# PROBLEM
Pictures stay out; everything else in the records is to be copied exactly.

++++ TASK MATERIAL

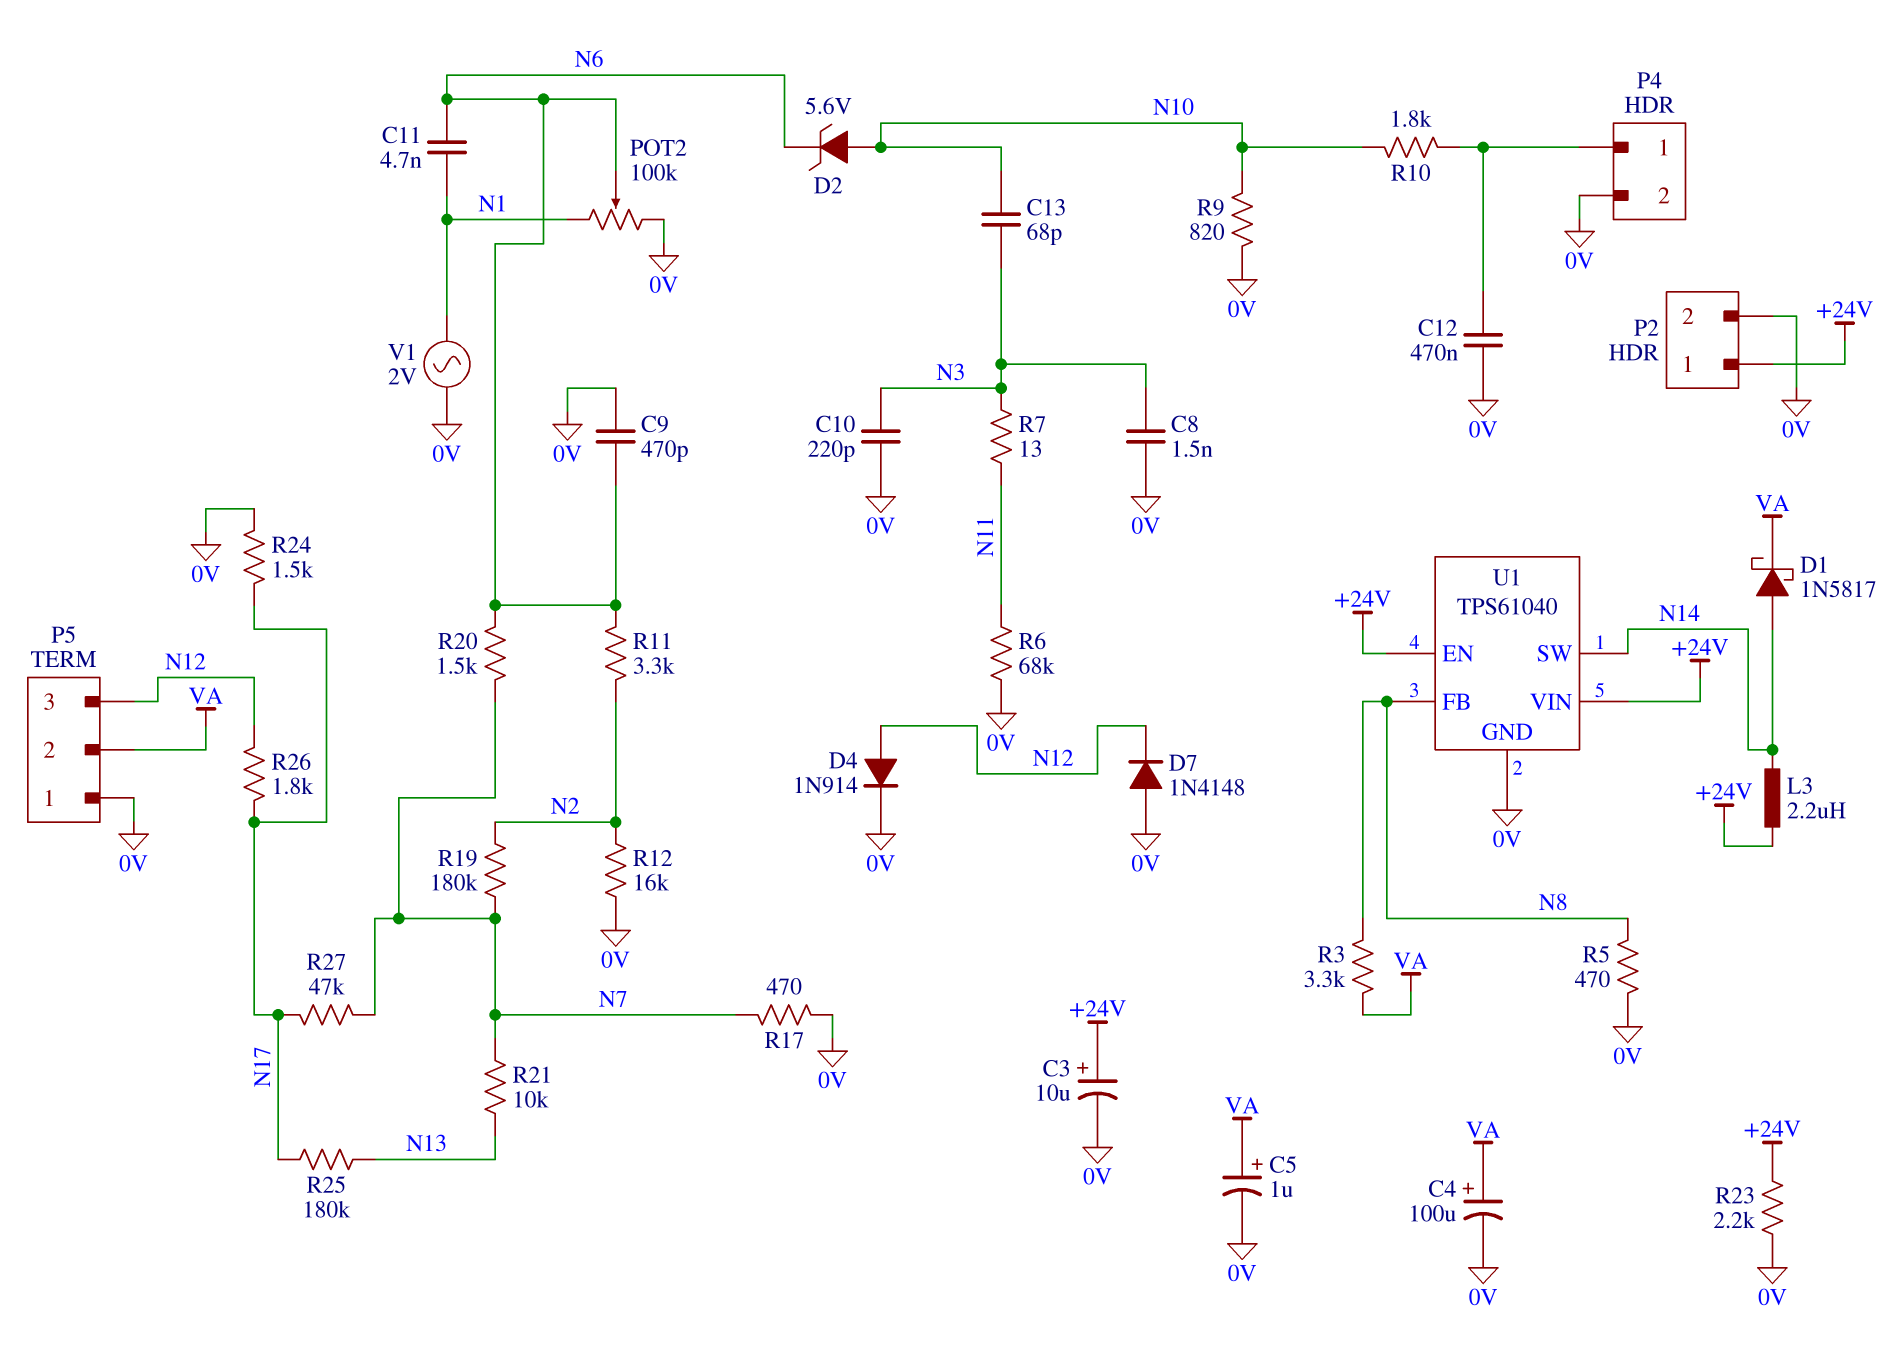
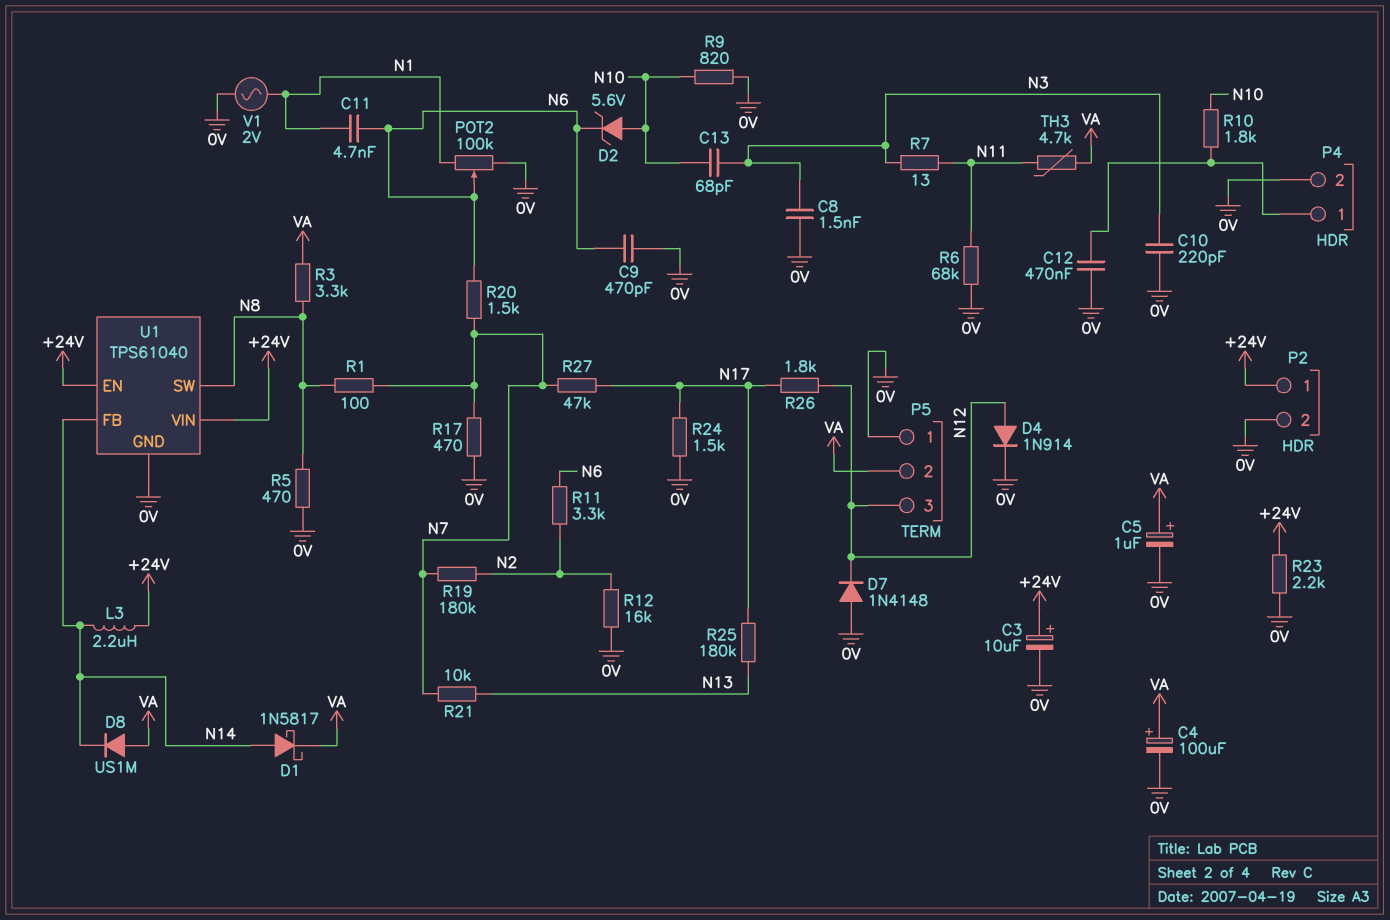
D8: none -> diode US1M (A VA, K N14)
R1: none -> 100 (N7, N8)
TH3: none -> 4.7k (N11, VA)
U1 pin FB: N8 -> N14
U1 pin SW: N14 -> N8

++++++++

# REPLY
D8: none -> diode US1M (A VA, K N14)
R1: none -> 100 (N7, N8)
TH3: none -> 4.7k (N11, VA)
U1 pin FB: N8 -> N14
U1 pin SW: N14 -> N8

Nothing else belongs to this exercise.